▸ INFORMATION GIVEN

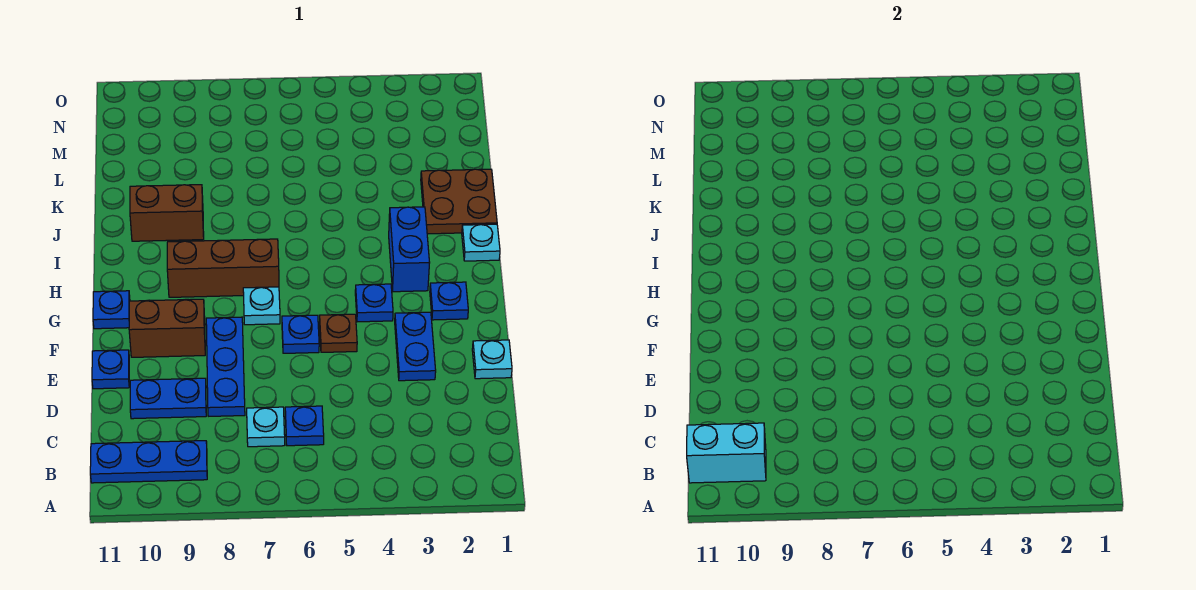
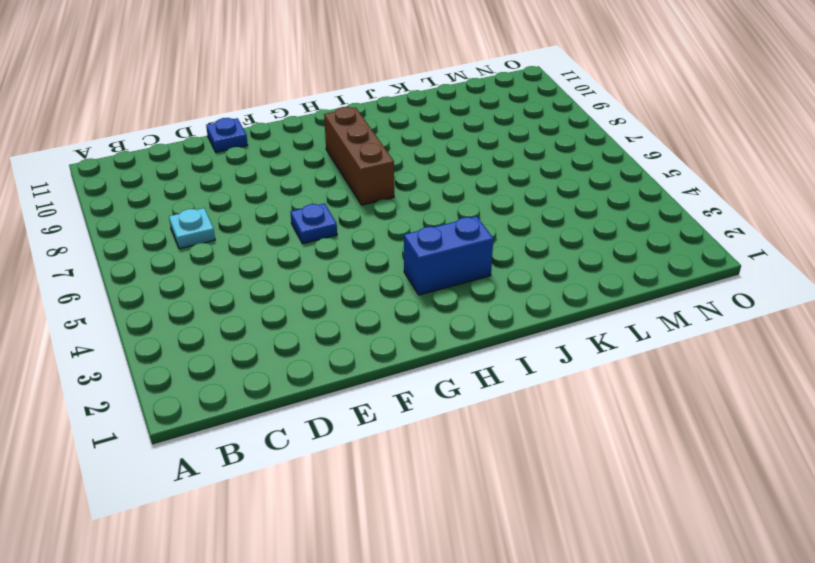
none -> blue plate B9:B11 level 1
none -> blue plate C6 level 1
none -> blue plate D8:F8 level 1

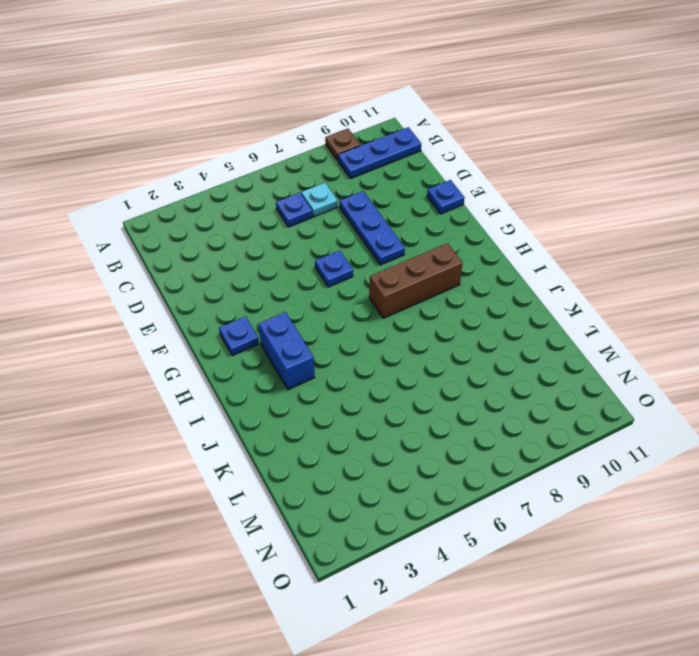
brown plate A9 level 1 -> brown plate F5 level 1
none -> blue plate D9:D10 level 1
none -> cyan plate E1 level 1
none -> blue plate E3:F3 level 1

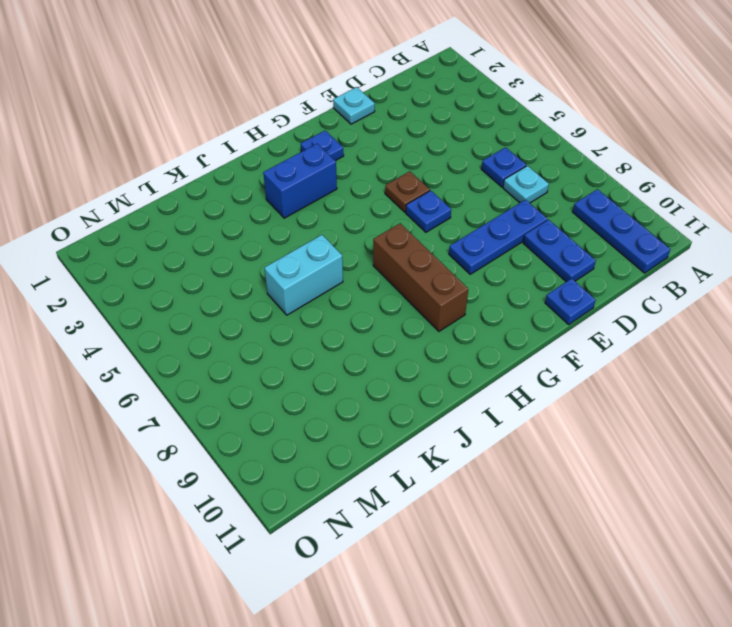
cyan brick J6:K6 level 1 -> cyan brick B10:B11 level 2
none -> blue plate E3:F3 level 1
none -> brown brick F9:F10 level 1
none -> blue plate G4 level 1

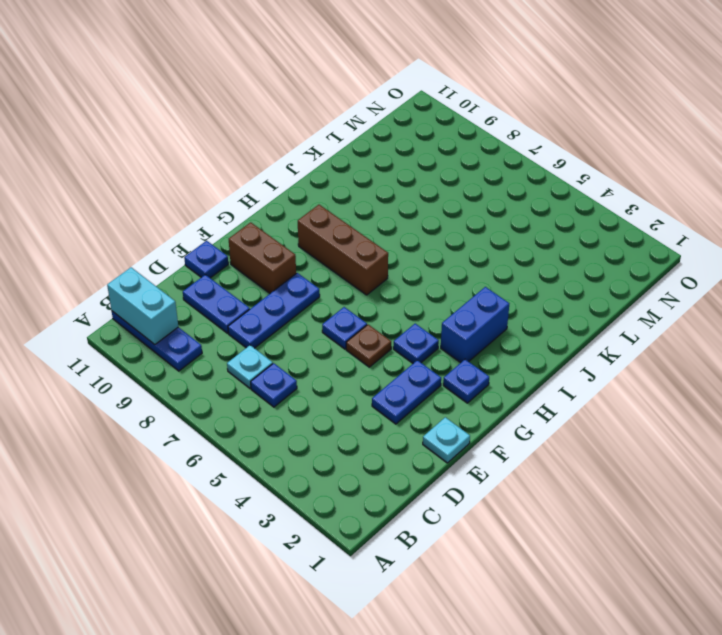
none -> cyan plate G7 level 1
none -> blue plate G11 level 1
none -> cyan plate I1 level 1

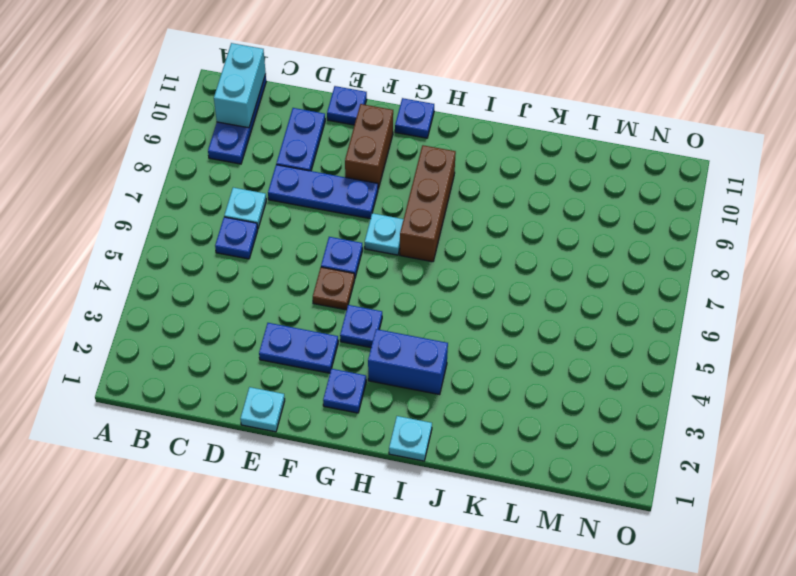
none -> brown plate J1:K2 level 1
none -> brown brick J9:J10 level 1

▸ EXERCISE DIRECTIONS
From the listing above, pick out every line containing "brick".

▸ TASK RESULT
cyan brick J6:K6 level 1 -> cyan brick B10:B11 level 2
none -> brown brick F9:F10 level 1
none -> brown brick J9:J10 level 1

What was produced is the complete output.